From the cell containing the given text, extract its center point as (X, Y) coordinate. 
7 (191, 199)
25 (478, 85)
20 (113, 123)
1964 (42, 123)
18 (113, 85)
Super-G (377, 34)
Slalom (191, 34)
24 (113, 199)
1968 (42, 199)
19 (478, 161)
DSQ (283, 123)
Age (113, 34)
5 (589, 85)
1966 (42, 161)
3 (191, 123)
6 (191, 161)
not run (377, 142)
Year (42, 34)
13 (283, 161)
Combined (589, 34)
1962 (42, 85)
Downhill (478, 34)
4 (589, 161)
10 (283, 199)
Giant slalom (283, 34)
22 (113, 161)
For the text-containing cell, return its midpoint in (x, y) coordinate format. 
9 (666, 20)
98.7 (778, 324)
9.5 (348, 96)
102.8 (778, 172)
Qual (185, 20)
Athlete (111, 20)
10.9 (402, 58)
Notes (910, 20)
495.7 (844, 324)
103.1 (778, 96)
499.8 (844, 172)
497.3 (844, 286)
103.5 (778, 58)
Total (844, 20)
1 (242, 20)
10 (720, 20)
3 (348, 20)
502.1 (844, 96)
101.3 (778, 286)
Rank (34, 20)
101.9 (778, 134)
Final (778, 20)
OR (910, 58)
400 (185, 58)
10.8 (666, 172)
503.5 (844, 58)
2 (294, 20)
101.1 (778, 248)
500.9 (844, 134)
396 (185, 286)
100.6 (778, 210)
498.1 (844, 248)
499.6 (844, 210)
__________________________________________________
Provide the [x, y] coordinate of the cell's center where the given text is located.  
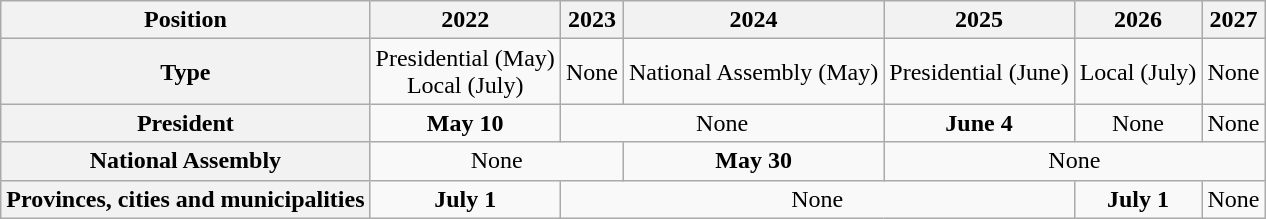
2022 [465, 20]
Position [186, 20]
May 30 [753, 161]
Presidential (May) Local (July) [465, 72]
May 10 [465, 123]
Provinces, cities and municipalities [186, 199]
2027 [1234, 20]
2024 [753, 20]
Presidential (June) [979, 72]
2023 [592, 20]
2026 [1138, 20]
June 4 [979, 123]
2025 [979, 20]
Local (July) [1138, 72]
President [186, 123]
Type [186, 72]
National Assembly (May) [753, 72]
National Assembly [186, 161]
__________________________________________________
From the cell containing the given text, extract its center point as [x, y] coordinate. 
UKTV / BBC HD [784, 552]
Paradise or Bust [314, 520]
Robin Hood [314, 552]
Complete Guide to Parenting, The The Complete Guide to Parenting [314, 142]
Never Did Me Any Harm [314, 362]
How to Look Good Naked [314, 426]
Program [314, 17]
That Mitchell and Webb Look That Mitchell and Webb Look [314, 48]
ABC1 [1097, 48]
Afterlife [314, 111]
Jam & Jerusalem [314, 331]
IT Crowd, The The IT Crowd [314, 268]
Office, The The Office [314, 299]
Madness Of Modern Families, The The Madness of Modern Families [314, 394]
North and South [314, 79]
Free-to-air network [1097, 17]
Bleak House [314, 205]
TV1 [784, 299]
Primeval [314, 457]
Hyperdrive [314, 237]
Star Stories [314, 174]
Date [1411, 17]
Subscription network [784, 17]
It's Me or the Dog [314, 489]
__________________________________________________
→ Short problem:
Please repeat, word for word, the part of the records that opens with the line containing "[x, y] coordinate." and closes with the line containing "Complete Guide to Parenting, The".

→ Correct answer:
From the cell containing the given text, extract its center point as [x, y] coordinate. 
UKTV / BBC HD [784, 552]
Paradise or Bust [314, 520]
Robin Hood [314, 552]
Complete Guide to Parenting, The The Complete Guide to Parenting [314, 142]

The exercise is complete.